# EXERCISE DIRECTIONS:
Return the following from the records below: each line, word for word, starting with the line that contains "camera: 55 degrees left, 10 degrees up" and going on through the line that contains "(753, 245) = (729, 225): brown goblet -> none", with nothing outside that range.

# EXERCISE DATA:
┌────────

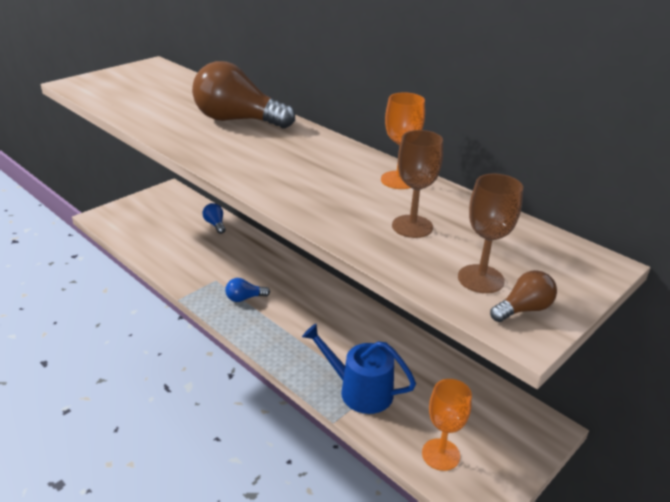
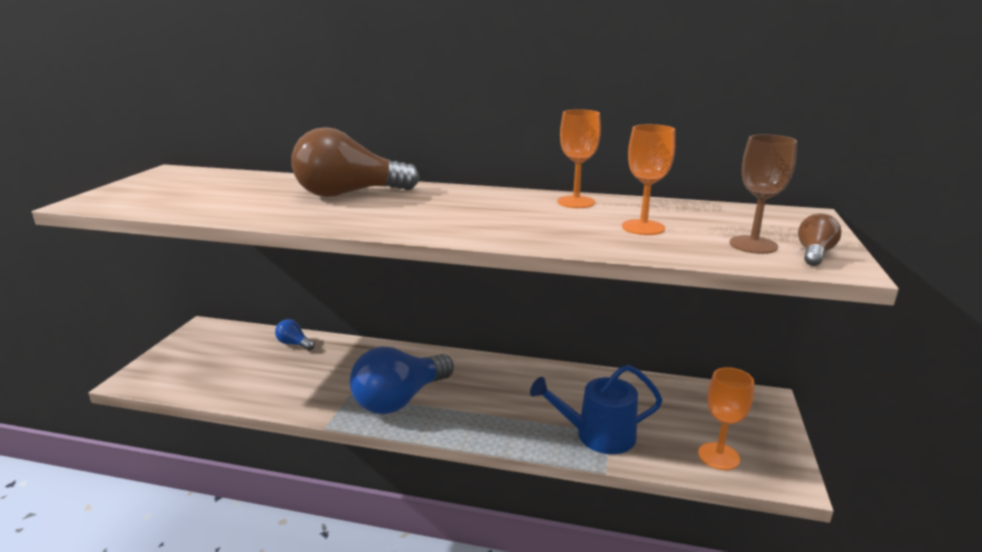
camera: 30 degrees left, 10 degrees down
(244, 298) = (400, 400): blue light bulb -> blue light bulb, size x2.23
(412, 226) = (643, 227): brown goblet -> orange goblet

└────────
┌────────

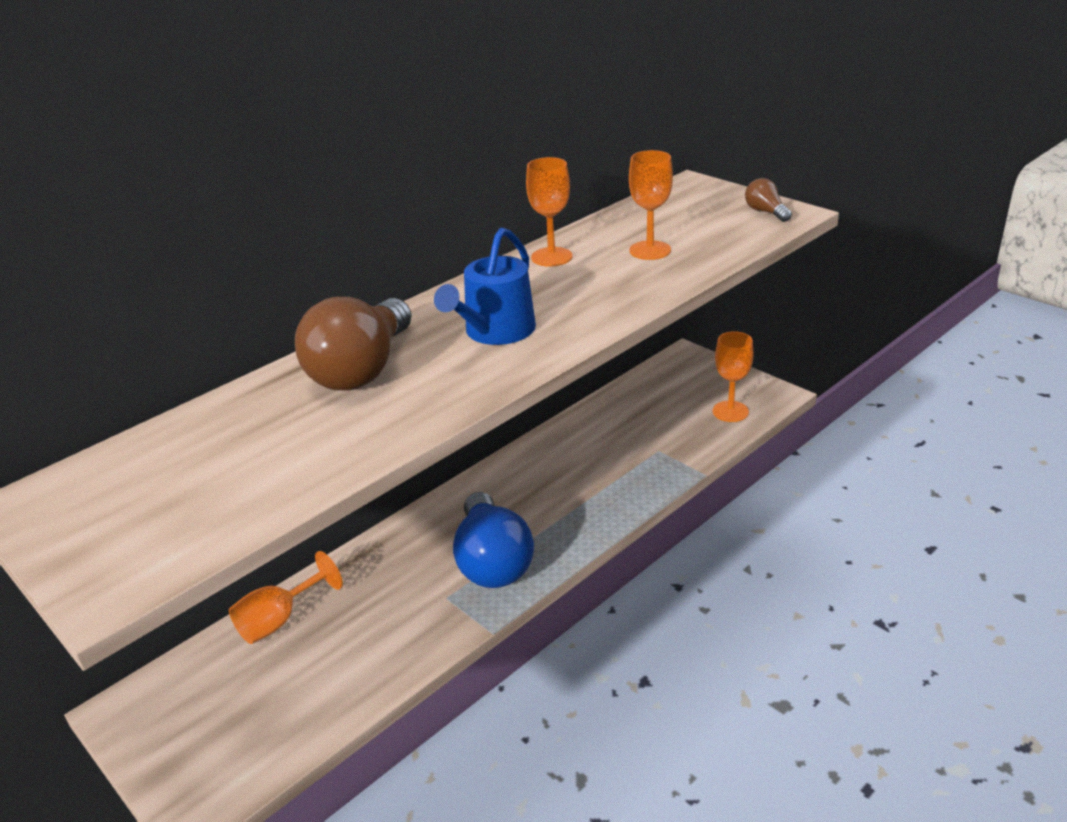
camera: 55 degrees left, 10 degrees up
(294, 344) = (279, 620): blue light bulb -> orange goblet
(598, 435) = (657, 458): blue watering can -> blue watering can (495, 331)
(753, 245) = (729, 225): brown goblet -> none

└────────

# ANSWER TO THE EXERCISE:
camera: 55 degrees left, 10 degrees up
(294, 344) = (279, 620): blue light bulb -> orange goblet
(598, 435) = (657, 458): blue watering can -> blue watering can (495, 331)
(753, 245) = (729, 225): brown goblet -> none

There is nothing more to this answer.